#### Your goal
Please render the part of the rows that opens with the line containing "Positioned to the right is" and closes with the line containing "Can you confirm if matte" as a Markdown table, leaving out blank lines. Use a column named No. for the row number and a column named Line for the line itself.

#### Dataset extract
────────────────

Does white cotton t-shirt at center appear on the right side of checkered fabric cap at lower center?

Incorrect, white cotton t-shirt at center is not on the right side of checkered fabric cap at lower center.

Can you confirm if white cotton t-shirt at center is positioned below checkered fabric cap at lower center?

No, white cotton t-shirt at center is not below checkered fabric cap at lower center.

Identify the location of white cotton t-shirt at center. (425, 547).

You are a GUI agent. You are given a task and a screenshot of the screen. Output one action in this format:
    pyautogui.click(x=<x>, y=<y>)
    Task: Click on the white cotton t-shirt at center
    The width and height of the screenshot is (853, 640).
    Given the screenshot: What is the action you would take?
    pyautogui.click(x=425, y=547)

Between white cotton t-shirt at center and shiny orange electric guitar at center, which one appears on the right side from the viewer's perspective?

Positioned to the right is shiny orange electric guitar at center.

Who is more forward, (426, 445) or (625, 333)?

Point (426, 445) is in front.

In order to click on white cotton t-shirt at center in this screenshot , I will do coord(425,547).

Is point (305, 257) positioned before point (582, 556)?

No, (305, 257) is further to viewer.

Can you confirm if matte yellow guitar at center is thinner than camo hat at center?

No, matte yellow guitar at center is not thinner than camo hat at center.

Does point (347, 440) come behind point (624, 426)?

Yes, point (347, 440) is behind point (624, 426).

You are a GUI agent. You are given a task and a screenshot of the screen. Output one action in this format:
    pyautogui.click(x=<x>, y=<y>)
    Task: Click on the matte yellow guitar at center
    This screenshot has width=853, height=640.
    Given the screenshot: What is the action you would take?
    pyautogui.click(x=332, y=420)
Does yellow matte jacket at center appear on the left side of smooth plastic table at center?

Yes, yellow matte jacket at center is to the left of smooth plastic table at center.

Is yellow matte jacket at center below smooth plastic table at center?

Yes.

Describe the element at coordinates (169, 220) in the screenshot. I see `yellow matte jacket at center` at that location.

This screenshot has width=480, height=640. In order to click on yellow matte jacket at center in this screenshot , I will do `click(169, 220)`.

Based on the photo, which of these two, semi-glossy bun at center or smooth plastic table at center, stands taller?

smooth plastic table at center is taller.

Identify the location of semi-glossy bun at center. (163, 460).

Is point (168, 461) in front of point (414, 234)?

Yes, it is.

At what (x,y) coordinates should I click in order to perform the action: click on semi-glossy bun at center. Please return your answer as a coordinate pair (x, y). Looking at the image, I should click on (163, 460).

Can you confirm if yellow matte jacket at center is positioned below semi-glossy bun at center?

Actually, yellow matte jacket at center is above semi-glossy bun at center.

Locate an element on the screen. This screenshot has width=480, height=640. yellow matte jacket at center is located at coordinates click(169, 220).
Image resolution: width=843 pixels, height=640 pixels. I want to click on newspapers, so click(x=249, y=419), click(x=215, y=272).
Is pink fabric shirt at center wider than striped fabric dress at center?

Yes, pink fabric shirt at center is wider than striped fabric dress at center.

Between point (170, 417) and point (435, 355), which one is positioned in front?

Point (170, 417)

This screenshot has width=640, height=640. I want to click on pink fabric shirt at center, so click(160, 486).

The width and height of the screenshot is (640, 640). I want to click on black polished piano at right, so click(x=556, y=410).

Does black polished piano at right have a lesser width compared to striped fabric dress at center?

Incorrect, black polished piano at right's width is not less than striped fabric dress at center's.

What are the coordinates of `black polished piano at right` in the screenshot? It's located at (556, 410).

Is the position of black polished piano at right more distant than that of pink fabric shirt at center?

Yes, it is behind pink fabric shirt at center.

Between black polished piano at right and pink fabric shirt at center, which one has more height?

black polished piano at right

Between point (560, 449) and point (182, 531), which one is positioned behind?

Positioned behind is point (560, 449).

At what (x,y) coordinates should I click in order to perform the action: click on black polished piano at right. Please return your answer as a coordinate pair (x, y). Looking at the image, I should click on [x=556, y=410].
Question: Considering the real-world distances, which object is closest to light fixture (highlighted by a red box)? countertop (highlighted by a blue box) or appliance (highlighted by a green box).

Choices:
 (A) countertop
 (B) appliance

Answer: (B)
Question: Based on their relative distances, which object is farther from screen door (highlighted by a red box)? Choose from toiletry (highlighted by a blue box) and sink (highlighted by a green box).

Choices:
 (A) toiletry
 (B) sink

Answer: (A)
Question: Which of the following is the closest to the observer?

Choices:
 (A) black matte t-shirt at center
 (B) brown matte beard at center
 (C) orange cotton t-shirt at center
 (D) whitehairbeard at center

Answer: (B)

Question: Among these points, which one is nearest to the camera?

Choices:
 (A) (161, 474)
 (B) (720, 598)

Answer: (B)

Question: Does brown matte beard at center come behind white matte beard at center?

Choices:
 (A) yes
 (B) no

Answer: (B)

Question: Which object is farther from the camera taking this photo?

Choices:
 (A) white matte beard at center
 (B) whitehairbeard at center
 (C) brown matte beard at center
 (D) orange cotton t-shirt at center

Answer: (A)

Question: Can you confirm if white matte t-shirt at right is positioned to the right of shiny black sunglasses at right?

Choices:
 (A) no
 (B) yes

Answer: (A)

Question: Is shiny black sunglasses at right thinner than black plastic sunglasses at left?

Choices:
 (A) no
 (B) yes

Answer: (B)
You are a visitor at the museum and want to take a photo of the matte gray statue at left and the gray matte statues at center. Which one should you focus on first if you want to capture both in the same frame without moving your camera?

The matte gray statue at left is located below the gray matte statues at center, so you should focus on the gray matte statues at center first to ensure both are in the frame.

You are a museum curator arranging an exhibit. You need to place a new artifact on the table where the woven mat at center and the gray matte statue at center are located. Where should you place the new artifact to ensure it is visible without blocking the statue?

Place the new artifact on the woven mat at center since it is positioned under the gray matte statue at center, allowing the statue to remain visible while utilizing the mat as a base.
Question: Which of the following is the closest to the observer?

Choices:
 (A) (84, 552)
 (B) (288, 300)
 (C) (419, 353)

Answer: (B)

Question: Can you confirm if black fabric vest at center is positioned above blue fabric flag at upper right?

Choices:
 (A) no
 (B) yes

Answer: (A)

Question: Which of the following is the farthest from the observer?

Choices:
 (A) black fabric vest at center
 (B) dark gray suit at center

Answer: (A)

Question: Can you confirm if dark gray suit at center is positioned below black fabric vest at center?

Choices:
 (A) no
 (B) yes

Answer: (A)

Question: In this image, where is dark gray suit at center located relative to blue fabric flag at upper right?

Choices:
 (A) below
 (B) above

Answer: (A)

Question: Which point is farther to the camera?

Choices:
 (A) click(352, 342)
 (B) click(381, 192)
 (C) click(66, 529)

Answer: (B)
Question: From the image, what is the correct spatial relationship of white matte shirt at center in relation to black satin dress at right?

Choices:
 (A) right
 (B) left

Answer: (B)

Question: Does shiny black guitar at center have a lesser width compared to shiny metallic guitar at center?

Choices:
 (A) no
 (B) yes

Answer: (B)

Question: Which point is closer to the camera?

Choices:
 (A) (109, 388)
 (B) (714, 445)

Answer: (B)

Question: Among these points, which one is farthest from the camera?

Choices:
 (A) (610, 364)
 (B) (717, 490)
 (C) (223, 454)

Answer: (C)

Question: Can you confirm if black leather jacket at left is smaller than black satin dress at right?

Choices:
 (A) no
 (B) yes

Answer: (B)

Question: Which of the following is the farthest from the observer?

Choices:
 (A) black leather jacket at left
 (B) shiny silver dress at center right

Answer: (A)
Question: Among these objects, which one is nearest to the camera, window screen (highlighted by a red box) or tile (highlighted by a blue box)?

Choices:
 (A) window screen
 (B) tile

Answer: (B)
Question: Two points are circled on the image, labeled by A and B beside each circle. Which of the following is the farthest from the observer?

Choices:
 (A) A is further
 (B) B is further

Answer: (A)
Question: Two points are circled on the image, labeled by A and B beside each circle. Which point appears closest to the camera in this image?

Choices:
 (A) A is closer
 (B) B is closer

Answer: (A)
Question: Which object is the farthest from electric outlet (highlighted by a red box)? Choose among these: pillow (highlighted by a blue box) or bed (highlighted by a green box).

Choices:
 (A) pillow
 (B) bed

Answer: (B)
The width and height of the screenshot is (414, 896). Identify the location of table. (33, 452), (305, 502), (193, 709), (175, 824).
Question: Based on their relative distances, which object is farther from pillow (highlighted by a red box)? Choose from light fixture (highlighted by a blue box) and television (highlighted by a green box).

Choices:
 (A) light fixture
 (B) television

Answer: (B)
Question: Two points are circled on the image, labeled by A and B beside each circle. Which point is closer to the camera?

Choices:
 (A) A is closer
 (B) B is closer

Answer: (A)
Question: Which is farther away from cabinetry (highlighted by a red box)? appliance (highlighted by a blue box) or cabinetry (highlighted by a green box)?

────────────────

#### Worked solution
| No. | Line |
|---|---|
| 1 | Positioned to the right is shiny orange electric guitar at center. |
| 2 | Who is more forward, (426, 445) or (625, 333)? |
| 3 | Point (426, 445) is in front. |
| 4 | In order to click on white cotton t-shirt at center in this screenshot , I will do coord(425,547). |
| 5 | Is point (305, 257) positioned before point (582, 556)? |
| 6 | No, (305, 257) is further to viewer. |
| 7 | Can you confirm if matte yellow guitar at center is thinner than camo hat at center? |